## WHAT THE TASK ASKS
Filter the records, keeping every line that has the string "round".

## DATA IN THIS EXERCISE
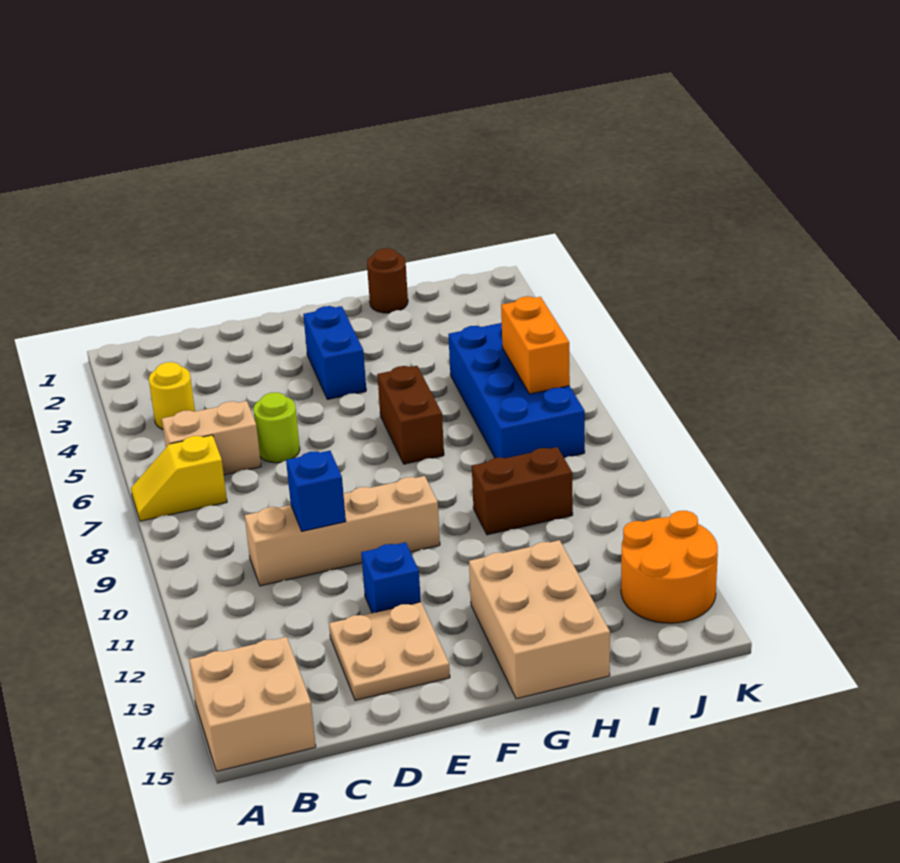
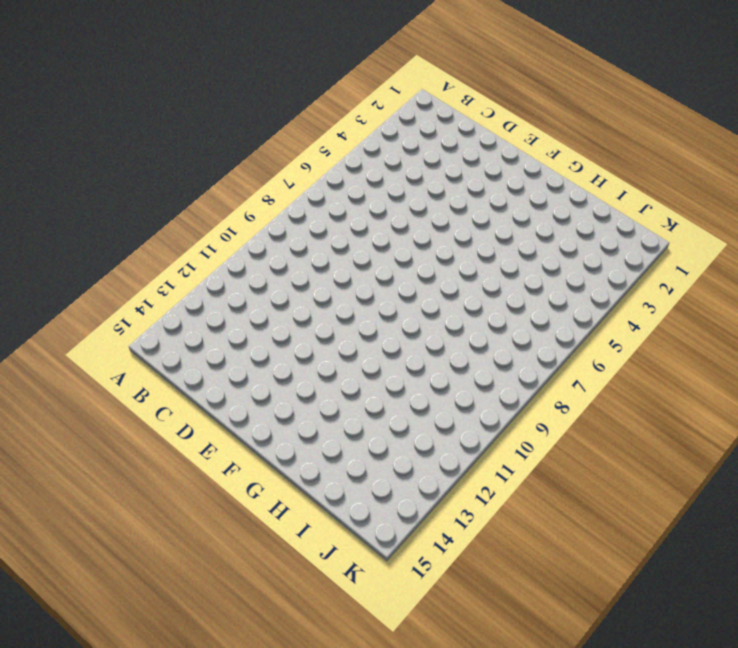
none -> yellow slope A7:B7 level 1 top B
none -> tan brick A14:B15 level 1
none -> yellow round brick B4 level 1

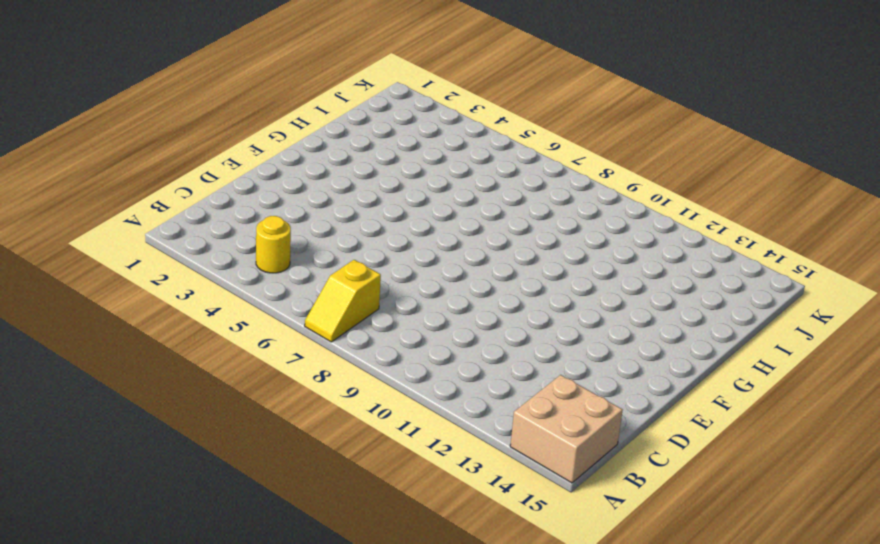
none -> tan brick B6:C6 level 1
none -> tan brick C10:F10 level 1
none -> lime round brick D6 level 1

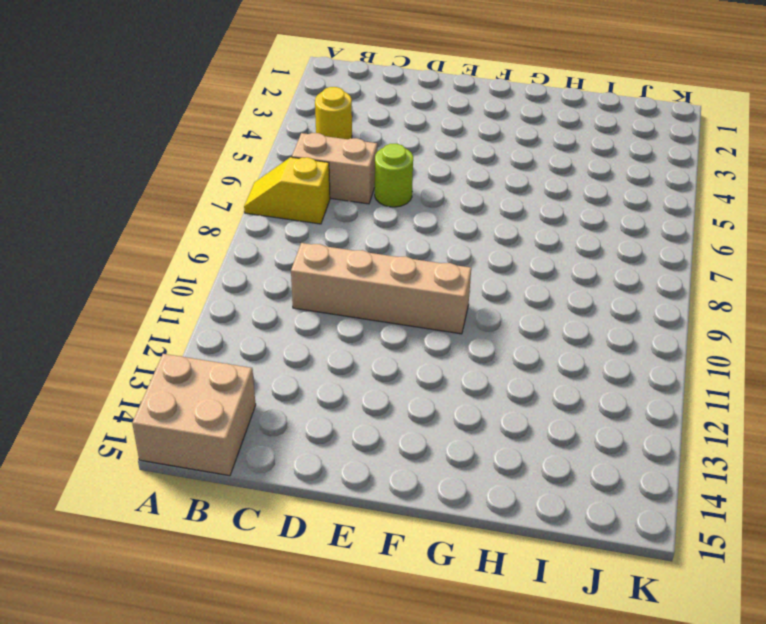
none -> tan plate D13:E14 level 1
none -> blue brick E12 level 1
none -> blue brick F3:F4 level 1

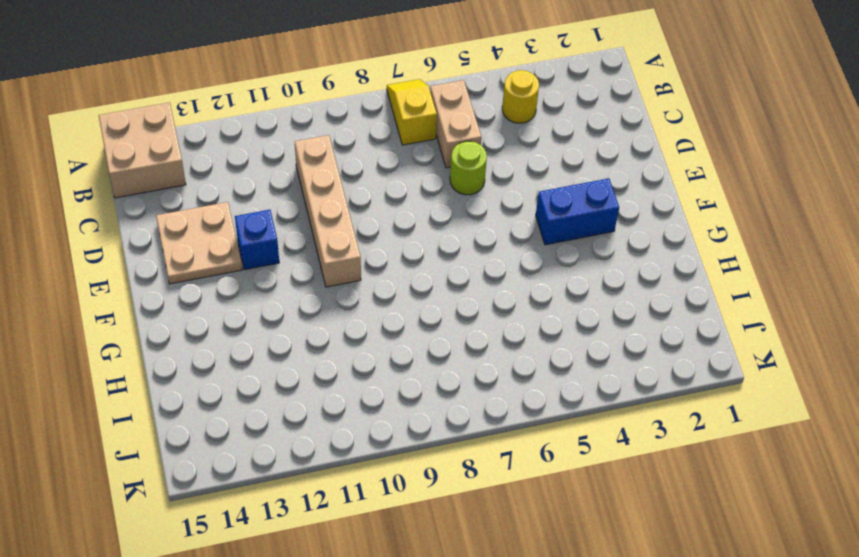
none -> brown brick G6:G7 level 1
none -> tan brick G13:H15 level 1
none -> brown round brick H1 level 1

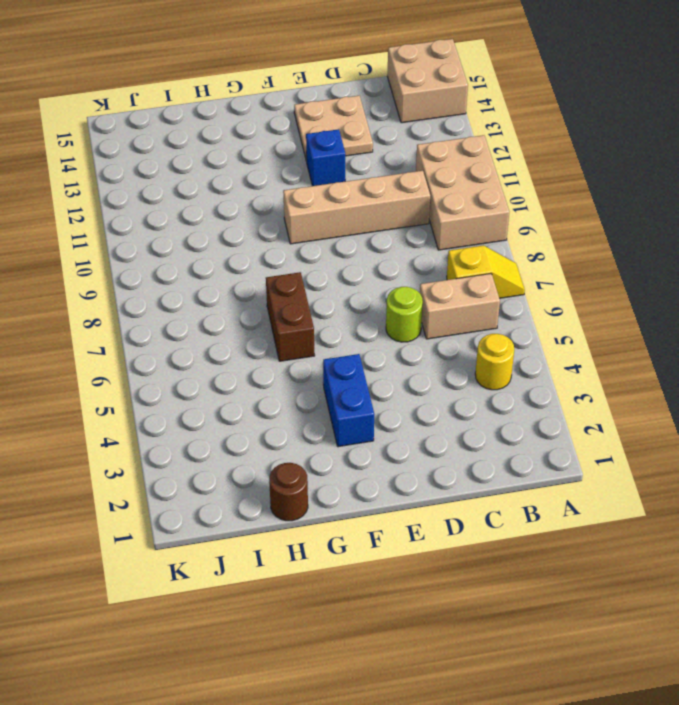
tan brick A9:B11 level 1 -> tan brick G13:H15 level 1
none -> brown brick H10:I10 level 1
none -> blue brick I5:J8 level 1
none -> orange round brick J13:K14 level 1

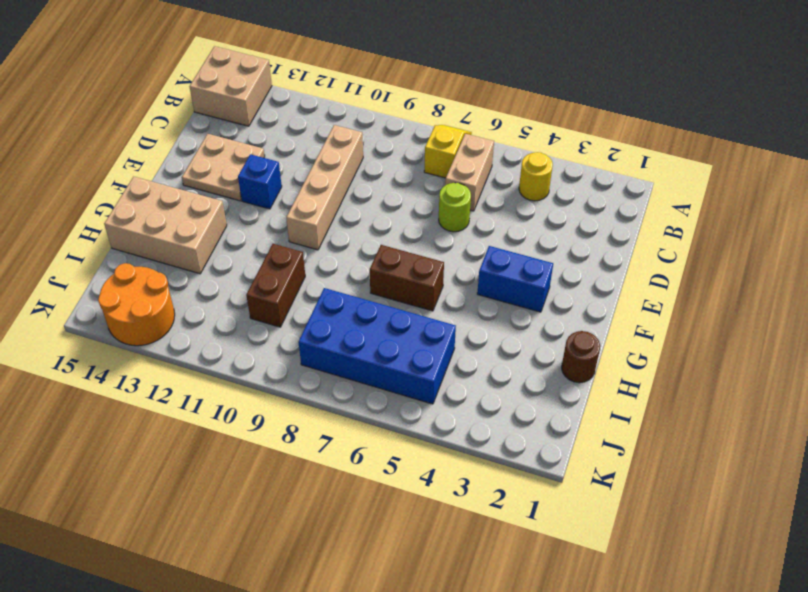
none -> blue brick D10 level 2
none -> orange brick J6:J7 level 2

## TASK RESPONSE
none -> yellow round brick B4 level 1
none -> lime round brick D6 level 1
none -> brown round brick H1 level 1
none -> orange round brick J13:K14 level 1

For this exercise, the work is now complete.